• WORK ITEM
Could you copy exactly the lines below, beginning at the line with "camera: 10 degrees left, 5 degrees up" and stopping after the line with "none -> yellow shoe [269,84,308,128]", with no pictures?

⁂

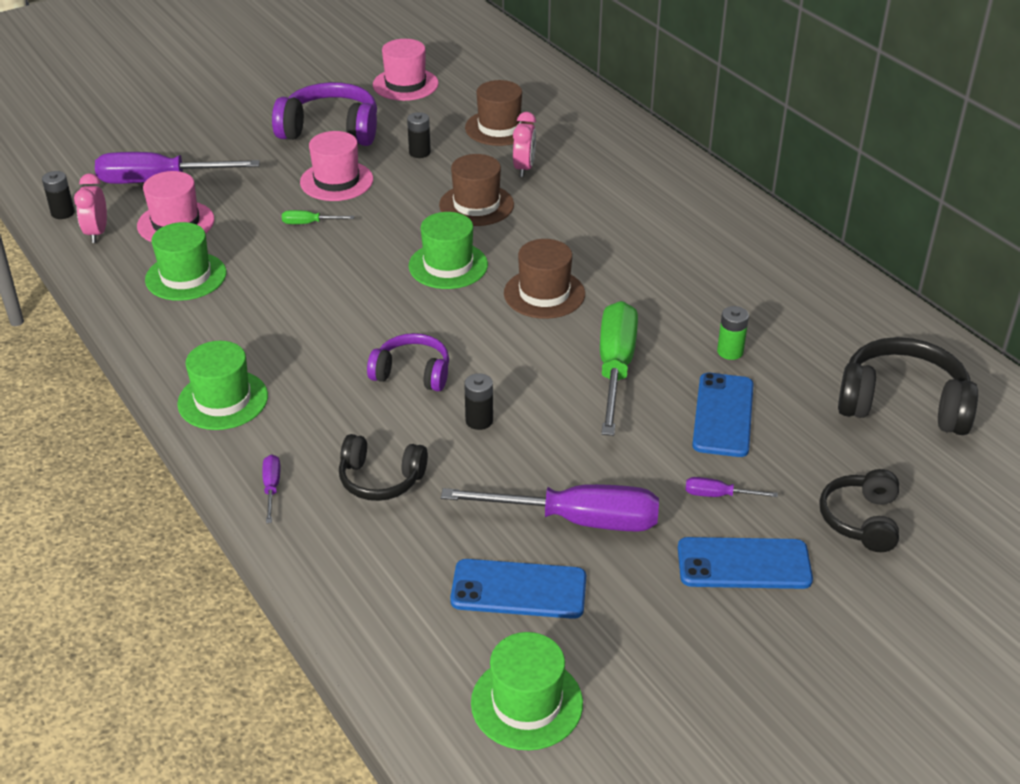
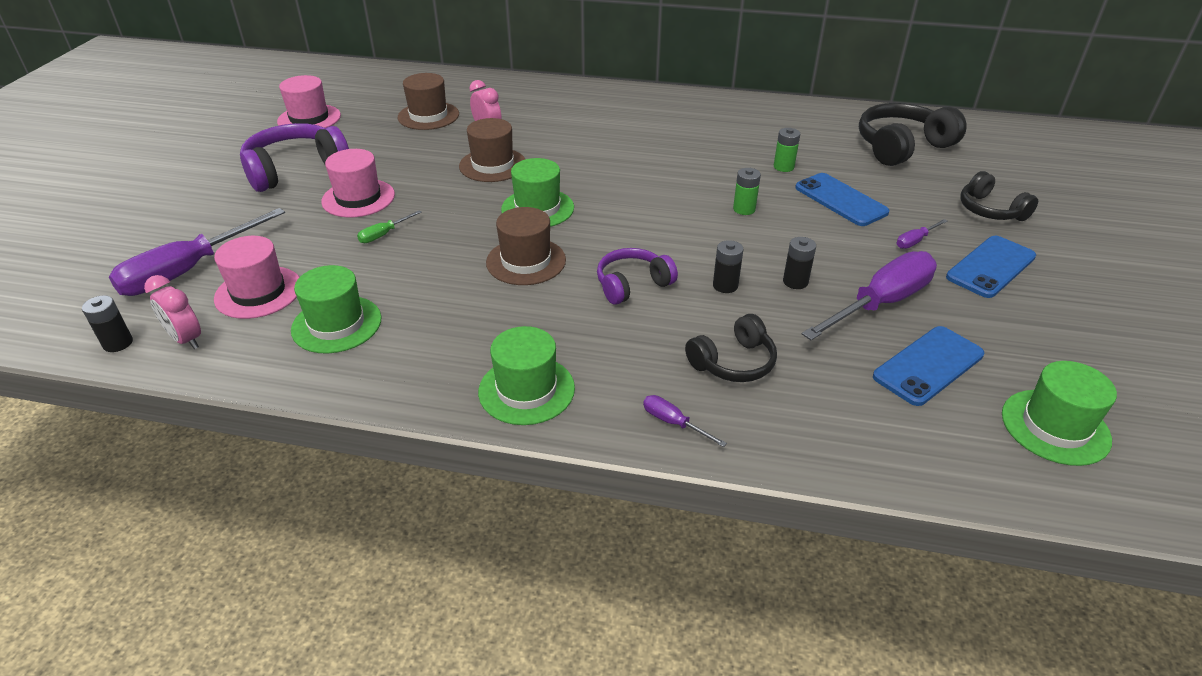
camera: 45 degrees left, 0 degrees up
black battery [407,112,431,158] -> black battery moved to [783,237,816,289]
brown hat [504,239,585,319] -> brown hat moved to [486,207,566,285]
green screwdriver [600,301,638,436] -> green battery [733,168,761,215]

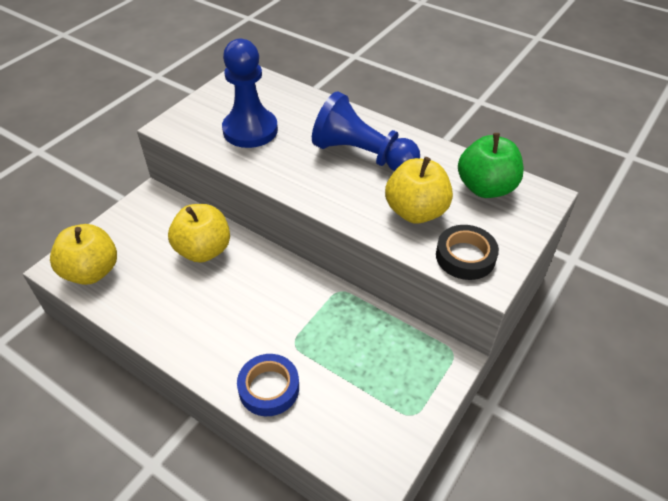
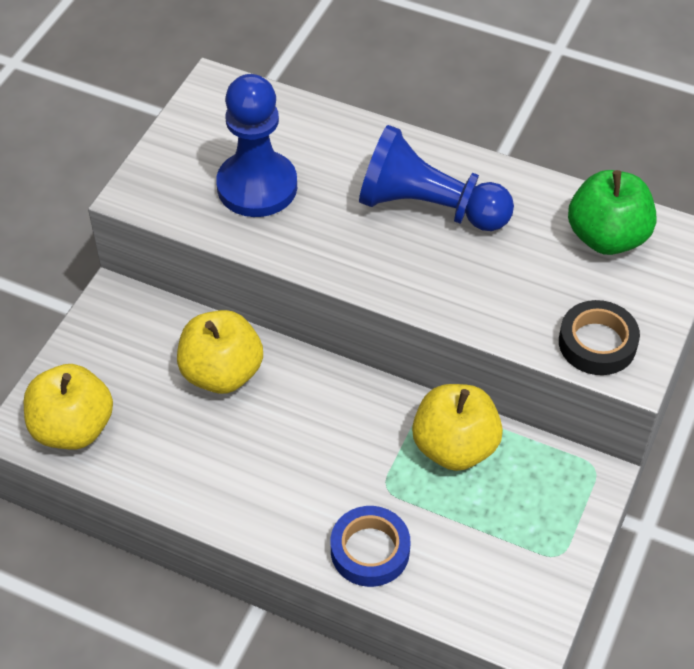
camera: 10 degrees left, 5 degrees up
yellow apple [385,157,453,224] -> yellow apple moved to [412,384,503,471]

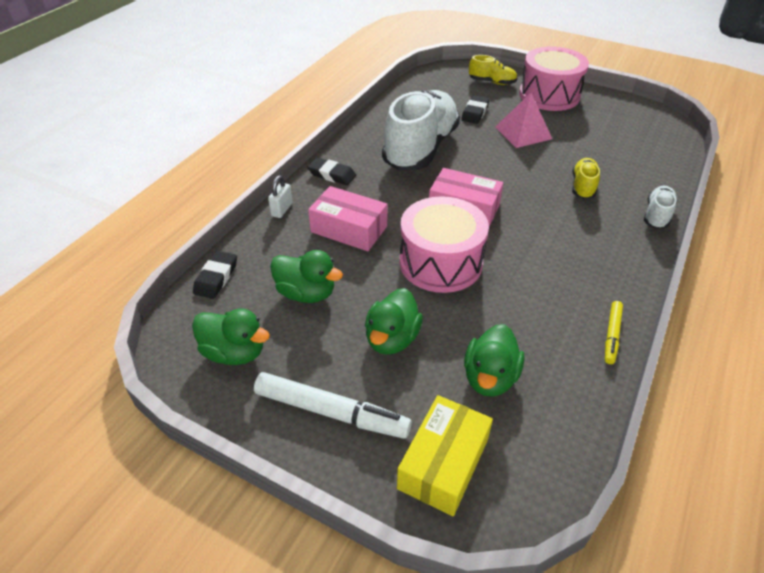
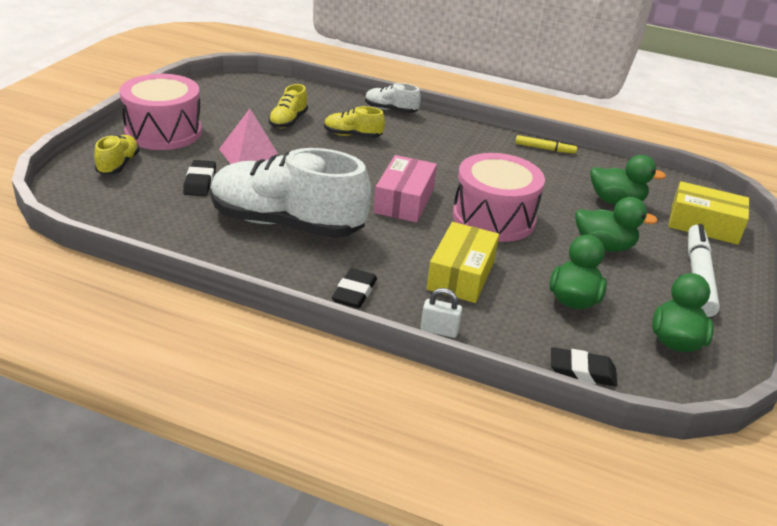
camera: 100 degrees left, 10 degrees down
pink box [308,186,388,251] -> yellow box [426,222,499,303]
black eraser [461,95,489,124] -> black eraser turned 75 degrees clockwise [183,160,216,196]
none -> yellow shoe [269,84,308,128]

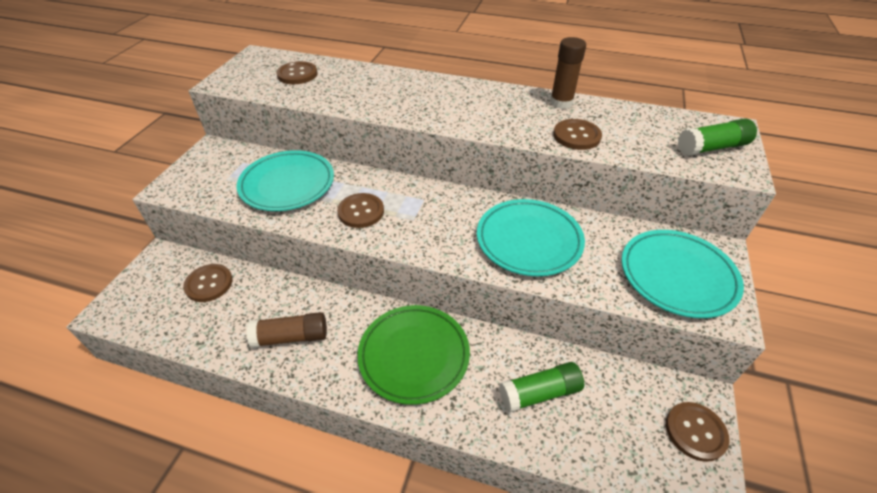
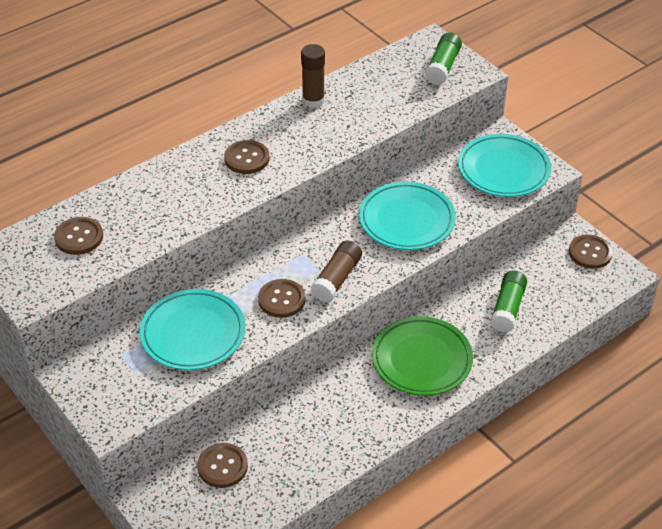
camera: 55 degrees left, 0 degrees up
brown glue stick [246,312,327,348] -> brown glue stick moved to [310,240,362,302]
brown button [553,119,602,150] -> brown button moved to [224,140,269,174]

⁂

• RESPONSE AREA
camera: 10 degrees left, 5 degrees up
yellow apple [385,157,453,224] -> yellow apple moved to [412,384,503,471]

camera: 100 degrees left, 10 degrees down
pink box [308,186,388,251] -> yellow box [426,222,499,303]
black eraser [461,95,489,124] -> black eraser turned 75 degrees clockwise [183,160,216,196]
none -> yellow shoe [269,84,308,128]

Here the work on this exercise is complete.